» What you will do
The answer must be the lines from the one that holds "(323, 348) = (399, 215): none -> blue spool" through the final line of the data, copied exactly, with no pictures.

──────── Task inputs

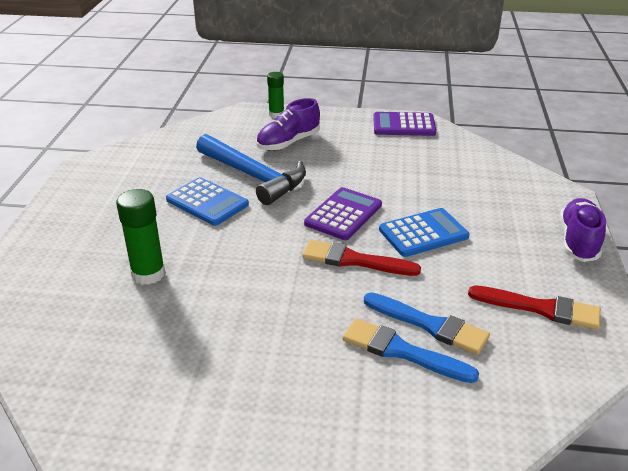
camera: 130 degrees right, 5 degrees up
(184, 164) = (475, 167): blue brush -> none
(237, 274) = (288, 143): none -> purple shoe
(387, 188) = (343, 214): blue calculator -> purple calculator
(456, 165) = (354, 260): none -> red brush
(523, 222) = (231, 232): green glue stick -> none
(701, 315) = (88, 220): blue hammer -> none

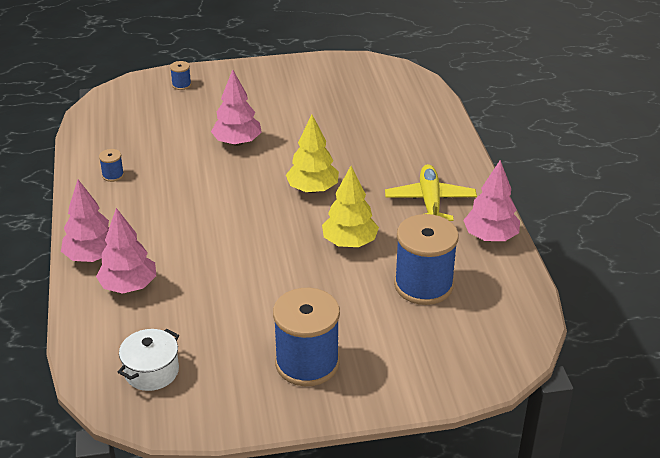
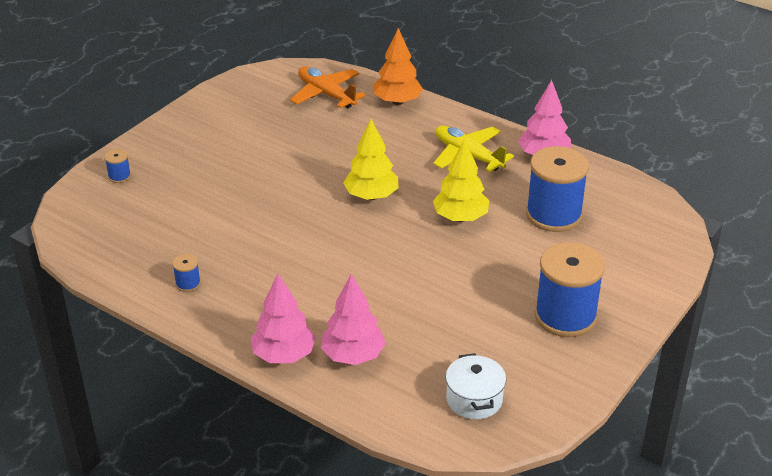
camera: 45 degrees left, 0 degrees up
(237, 142) = (251, 195): pink tree -> none
(397, 101) = (326, 94): none -> orange plane
(441, 133) = (397, 101): none -> orange tree

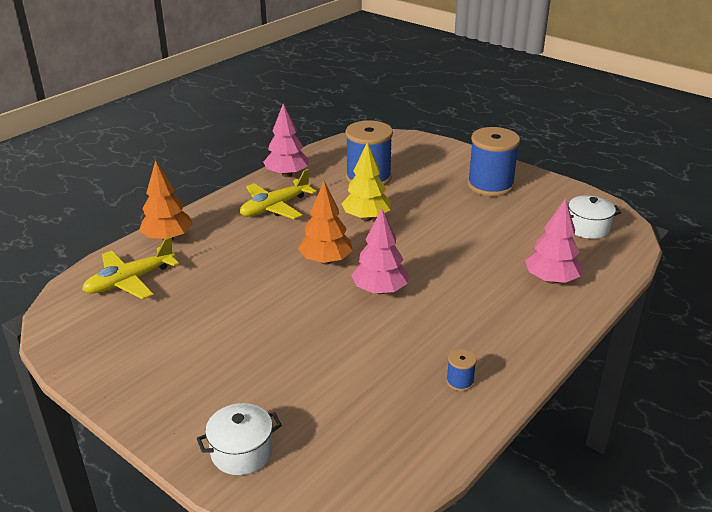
camera: 85 degrees left, 5 degrees down
(119, 176) = (242, 452): blue spool -> white pot
(283, 355) = (558, 317): pink tree -> pink tree (380, 290)
(326, 94) = (130, 281): orange plane -> yellow plane
(371, 196) = (326, 261): yellow tree -> orange tree

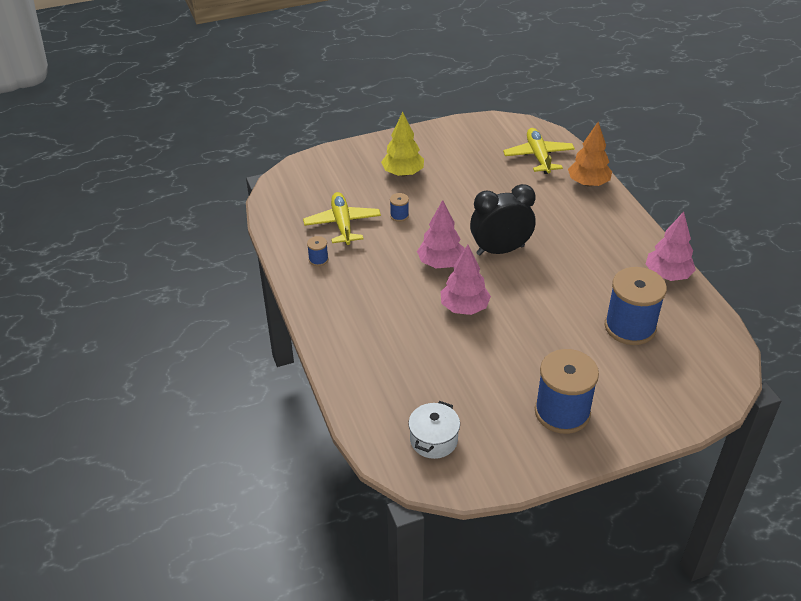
camera: 120 degrees right, 10 degrees up
(242, 452) = (341, 163): white pot -> none
(275, 207) = (604, 249): yellow plane -> yellow plane (342, 224)
(323, 348) = (399, 215): none -> blue spool
(326, 261) = (500, 250): orange tree -> black clock
(366, 218) = (552, 296): yellow tree -> yellow tree (403, 173)
(551, 280) = (379, 364): pink tree -> pink tree (464, 308)

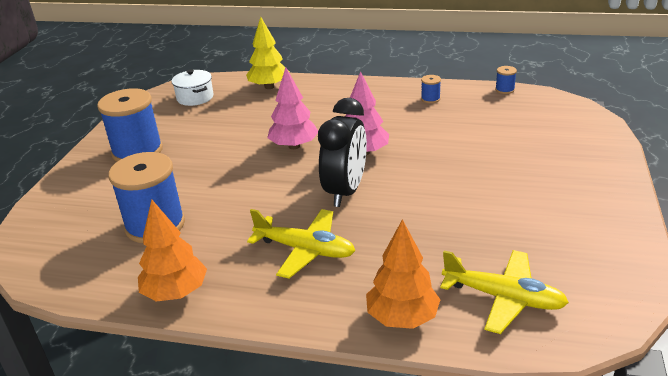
camera: 125 degrees right, 10 degrees down
(342, 224) = (472, 119): yellow plane -> yellow plane (305, 250)
(399, 215) = (459, 151): blue spool -> blue spool (504, 90)
(403, 173) = (538, 175): yellow tree -> yellow tree (269, 87)
(667, 275) = (176, 292): pink tree -> orange tree

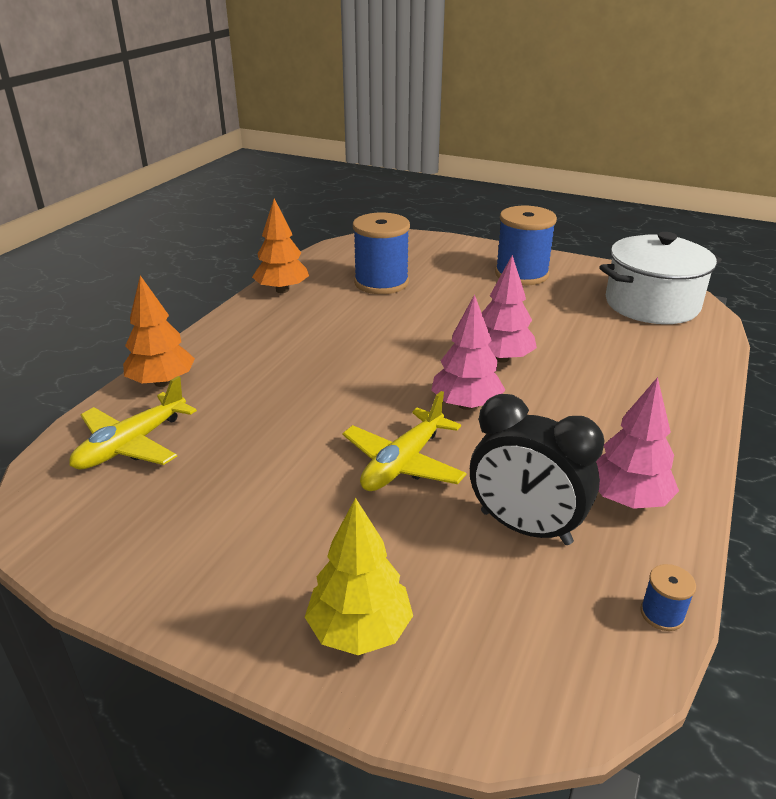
camera: 100 degrees right, 0 degrees up
(195, 97) = (651, 304): white pot -> white pot, size x1.89
(269, 87) = (684, 355): yellow tree -> yellow tree (360, 630)
(305, 250) = (293, 347): yellow plane -> yellow plane (403, 463)
(345, 191) = (381, 380): black clock -> black clock (525, 528)
(430, 99) = (627, 499): blue spool -> pink tree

────────────────

» Solution below
(323, 348) = (399, 215): none -> blue spool
(326, 261) = (500, 250): orange tree -> black clock
(366, 218) = (552, 296): yellow tree -> yellow tree (403, 173)
(551, 280) = (379, 364): pink tree -> pink tree (464, 308)

camera: 125 degrees right, 10 degrees down
(342, 224) = (472, 119): yellow plane -> yellow plane (305, 250)
(399, 215) = (459, 151): blue spool -> blue spool (504, 90)
(403, 173) = (538, 175): yellow tree -> yellow tree (269, 87)
(667, 275) = (176, 292): pink tree -> orange tree

camera: 100 degrees right, 0 degrees up
(195, 97) = (651, 304): white pot -> white pot, size x1.89
(269, 87) = (684, 355): yellow tree -> yellow tree (360, 630)
(305, 250) = (293, 347): yellow plane -> yellow plane (403, 463)
(345, 191) = (381, 380): black clock -> black clock (525, 528)
(430, 99) = (627, 499): blue spool -> pink tree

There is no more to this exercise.